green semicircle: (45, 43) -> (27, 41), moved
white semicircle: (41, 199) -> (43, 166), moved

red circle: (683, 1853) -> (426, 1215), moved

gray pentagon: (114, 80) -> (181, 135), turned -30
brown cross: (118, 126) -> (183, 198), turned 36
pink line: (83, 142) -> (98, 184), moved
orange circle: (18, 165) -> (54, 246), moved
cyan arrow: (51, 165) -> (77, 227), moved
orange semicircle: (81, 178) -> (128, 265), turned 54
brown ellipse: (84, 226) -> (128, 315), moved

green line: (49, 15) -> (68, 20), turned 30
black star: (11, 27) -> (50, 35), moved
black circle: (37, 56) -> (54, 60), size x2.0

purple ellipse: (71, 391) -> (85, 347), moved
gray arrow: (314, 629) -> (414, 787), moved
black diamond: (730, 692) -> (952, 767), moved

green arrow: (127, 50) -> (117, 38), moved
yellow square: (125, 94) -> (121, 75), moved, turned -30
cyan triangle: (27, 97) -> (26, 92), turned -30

_YOUR TASK_: The response must repeat exactly the lines from the top of the material through the line containing "pink line: (83, 142) -> (98, 184), moved", both included, with no other output.

_ANSWER TO THIS PROBLEM_:
green semicircle: (45, 43) -> (27, 41), moved
white semicircle: (41, 199) -> (43, 166), moved

red circle: (683, 1853) -> (426, 1215), moved

gray pentagon: (114, 80) -> (181, 135), turned -30
brown cross: (118, 126) -> (183, 198), turned 36
pink line: (83, 142) -> (98, 184), moved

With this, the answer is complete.